To-do item:
Taking the line that contains "purple 1x3 brick" as the first and the final line of the records as the last, write out every line between them exactly, ends included, and nothing else.

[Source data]
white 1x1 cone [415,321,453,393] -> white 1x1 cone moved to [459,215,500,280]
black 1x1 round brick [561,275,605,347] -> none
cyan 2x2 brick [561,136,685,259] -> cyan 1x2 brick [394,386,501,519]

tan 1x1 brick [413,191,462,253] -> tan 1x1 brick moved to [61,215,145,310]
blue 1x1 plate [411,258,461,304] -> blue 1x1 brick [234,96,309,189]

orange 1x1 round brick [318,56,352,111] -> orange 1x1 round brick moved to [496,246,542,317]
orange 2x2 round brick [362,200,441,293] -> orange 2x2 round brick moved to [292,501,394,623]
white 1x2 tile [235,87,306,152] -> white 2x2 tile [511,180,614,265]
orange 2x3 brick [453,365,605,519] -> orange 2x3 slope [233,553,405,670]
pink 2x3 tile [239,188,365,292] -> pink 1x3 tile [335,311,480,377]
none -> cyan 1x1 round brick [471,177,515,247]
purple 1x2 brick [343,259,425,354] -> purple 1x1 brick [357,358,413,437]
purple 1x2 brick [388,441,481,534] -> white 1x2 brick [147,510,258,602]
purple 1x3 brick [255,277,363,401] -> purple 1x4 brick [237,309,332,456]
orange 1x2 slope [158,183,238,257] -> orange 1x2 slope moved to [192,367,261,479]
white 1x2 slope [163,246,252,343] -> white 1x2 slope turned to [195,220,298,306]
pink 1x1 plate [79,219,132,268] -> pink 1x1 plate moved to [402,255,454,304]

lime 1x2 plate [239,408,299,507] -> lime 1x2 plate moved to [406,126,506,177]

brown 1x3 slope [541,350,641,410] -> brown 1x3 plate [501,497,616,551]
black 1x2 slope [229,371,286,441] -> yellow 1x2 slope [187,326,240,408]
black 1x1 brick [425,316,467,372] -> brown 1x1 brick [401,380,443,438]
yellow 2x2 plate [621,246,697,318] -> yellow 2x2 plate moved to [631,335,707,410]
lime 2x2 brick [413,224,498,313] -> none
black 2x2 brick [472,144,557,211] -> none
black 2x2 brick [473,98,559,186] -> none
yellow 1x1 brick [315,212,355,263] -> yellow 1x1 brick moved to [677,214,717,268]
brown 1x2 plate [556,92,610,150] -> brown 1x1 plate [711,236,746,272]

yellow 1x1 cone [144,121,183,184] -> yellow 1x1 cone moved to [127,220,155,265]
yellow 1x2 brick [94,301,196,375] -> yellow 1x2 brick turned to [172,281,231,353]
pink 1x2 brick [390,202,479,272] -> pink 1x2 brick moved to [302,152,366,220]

Solution below:
purple 1x3 brick [255,277,363,401] -> purple 1x4 brick [237,309,332,456]
orange 1x2 slope [158,183,238,257] -> orange 1x2 slope moved to [192,367,261,479]
white 1x2 slope [163,246,252,343] -> white 1x2 slope turned to [195,220,298,306]
pink 1x1 plate [79,219,132,268] -> pink 1x1 plate moved to [402,255,454,304]

lime 1x2 plate [239,408,299,507] -> lime 1x2 plate moved to [406,126,506,177]

brown 1x3 slope [541,350,641,410] -> brown 1x3 plate [501,497,616,551]
black 1x2 slope [229,371,286,441] -> yellow 1x2 slope [187,326,240,408]
black 1x1 brick [425,316,467,372] -> brown 1x1 brick [401,380,443,438]
yellow 2x2 plate [621,246,697,318] -> yellow 2x2 plate moved to [631,335,707,410]
lime 2x2 brick [413,224,498,313] -> none
black 2x2 brick [472,144,557,211] -> none
black 2x2 brick [473,98,559,186] -> none
yellow 1x1 brick [315,212,355,263] -> yellow 1x1 brick moved to [677,214,717,268]
brown 1x2 plate [556,92,610,150] -> brown 1x1 plate [711,236,746,272]

yellow 1x1 cone [144,121,183,184] -> yellow 1x1 cone moved to [127,220,155,265]
yellow 1x2 brick [94,301,196,375] -> yellow 1x2 brick turned to [172,281,231,353]
pink 1x2 brick [390,202,479,272] -> pink 1x2 brick moved to [302,152,366,220]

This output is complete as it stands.